§ **GOAL OF THE EXERCISE**: Copy nothing but the lines from the one containing "brown square: (53, 117)" through the last line of the entries below, exactly as written and without pictures.

Geometric object motion data:

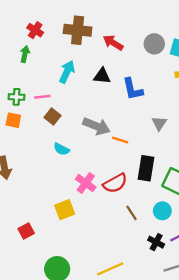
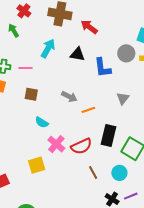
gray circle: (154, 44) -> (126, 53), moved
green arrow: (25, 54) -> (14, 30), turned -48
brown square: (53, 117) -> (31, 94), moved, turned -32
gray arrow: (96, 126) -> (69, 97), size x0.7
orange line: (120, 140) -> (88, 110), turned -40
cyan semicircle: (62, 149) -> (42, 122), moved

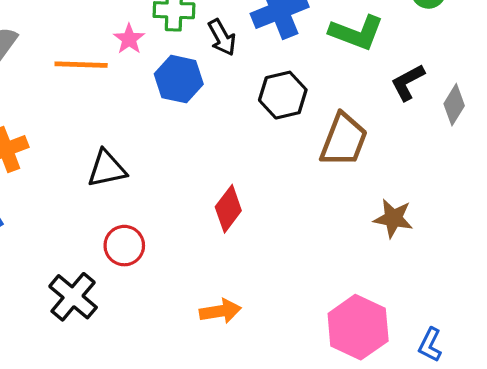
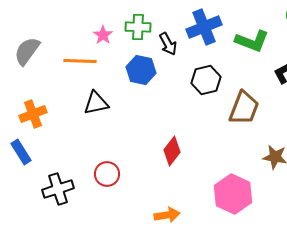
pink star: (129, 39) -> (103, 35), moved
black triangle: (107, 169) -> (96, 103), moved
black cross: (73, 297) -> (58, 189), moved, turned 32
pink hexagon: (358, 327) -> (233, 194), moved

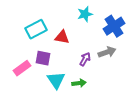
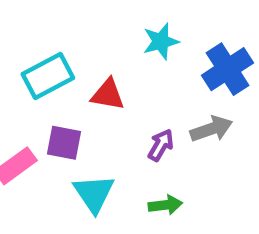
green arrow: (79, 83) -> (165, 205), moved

§ **SOLUTION BELOW**:
brown square: (53, 117) -> (31, 94), moved, turned -32
gray arrow: (96, 126) -> (69, 97), size x0.7
orange line: (120, 140) -> (88, 110), turned -40
cyan semicircle: (62, 149) -> (42, 122), moved

pink star: (129, 39) -> (103, 35), moved
black triangle: (107, 169) -> (96, 103), moved
black cross: (73, 297) -> (58, 189), moved, turned 32
pink hexagon: (358, 327) -> (233, 194), moved

green arrow: (79, 83) -> (165, 205), moved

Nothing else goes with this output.